*** Block opens ***

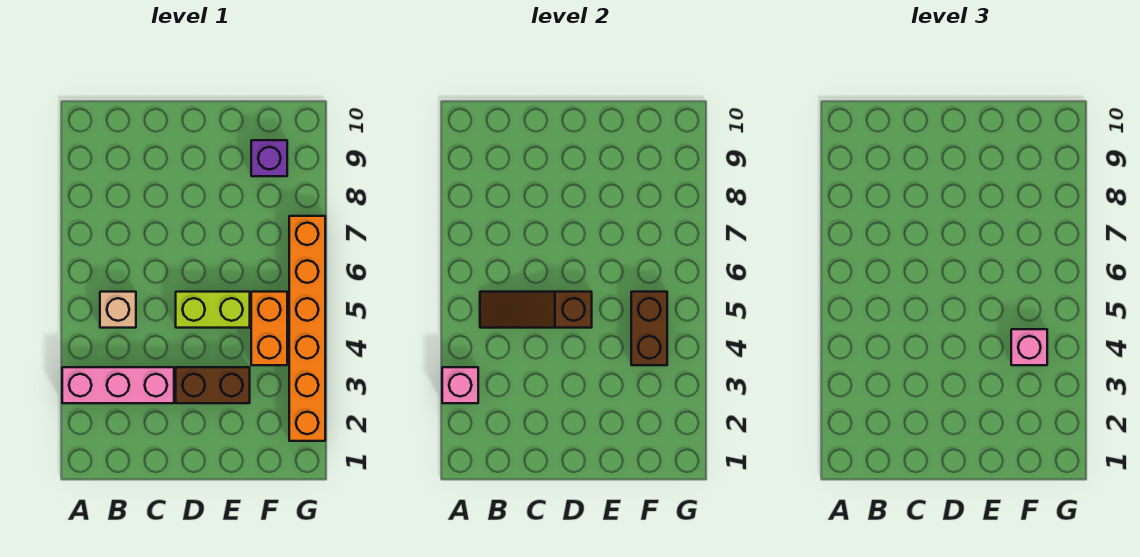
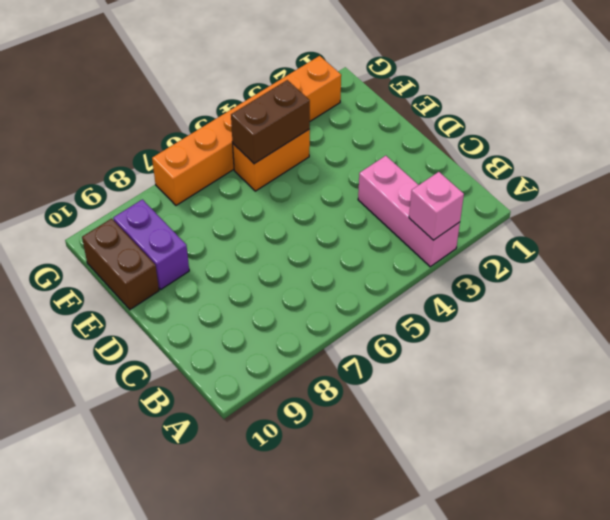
purple brick E9:F9 level 1 -> purple brick F9 level 1
brown brick E10:F10 level 1 -> brown brick D3:E3 level 1
none -> tan brick B5 level 1
none -> lime brick D5:E5 level 1

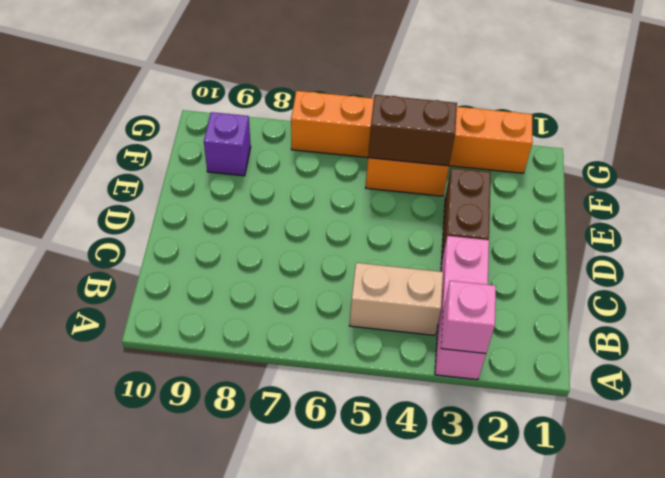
tan brick B4:B5 level 1 -> tan brick B5 level 1
none -> lime brick D5:E5 level 1
none -> brown slope B5:D5 level 2 top D

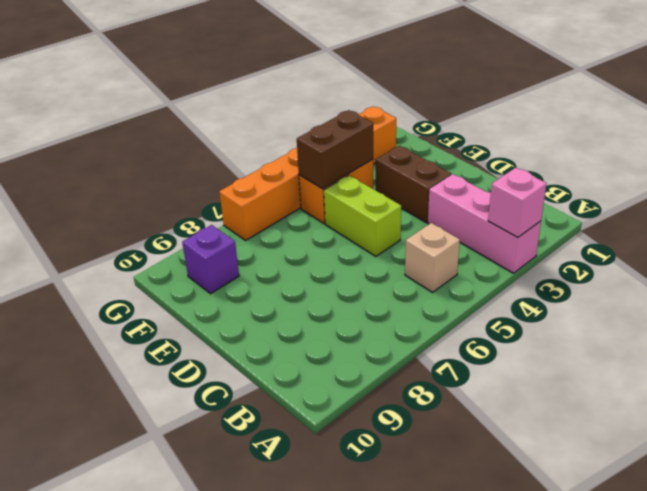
none -> brown slope B5:D5 level 2 top D
none -> pink brick F4 level 3

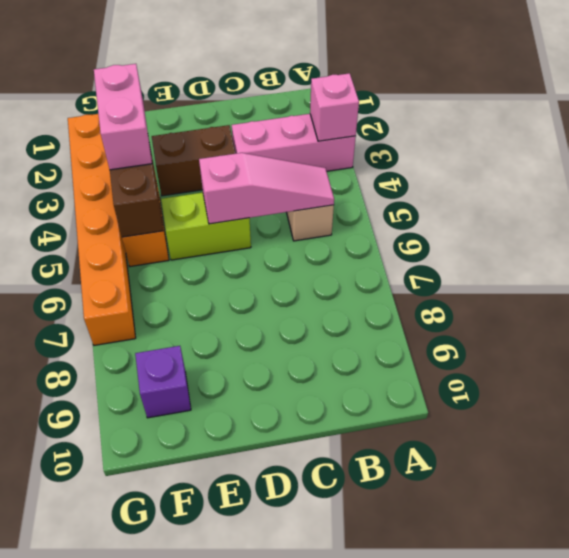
pink slope B5:D5 level 2 top D -> brown slope B5:D5 level 2 top D
pink brick F3:F4 level 3 -> pink brick F4 level 3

*** Block closes ***

- _What the task asks_: Write out the listing above exactly as it stands, pictures excluded.

- _Solution to the exercise_:
purple brick E9:F9 level 1 -> purple brick F9 level 1
brown brick E10:F10 level 1 -> brown brick D3:E3 level 1
none -> tan brick B5 level 1
none -> lime brick D5:E5 level 1

tan brick B4:B5 level 1 -> tan brick B5 level 1
none -> lime brick D5:E5 level 1
none -> brown slope B5:D5 level 2 top D

none -> brown slope B5:D5 level 2 top D
none -> pink brick F4 level 3

pink slope B5:D5 level 2 top D -> brown slope B5:D5 level 2 top D
pink brick F3:F4 level 3 -> pink brick F4 level 3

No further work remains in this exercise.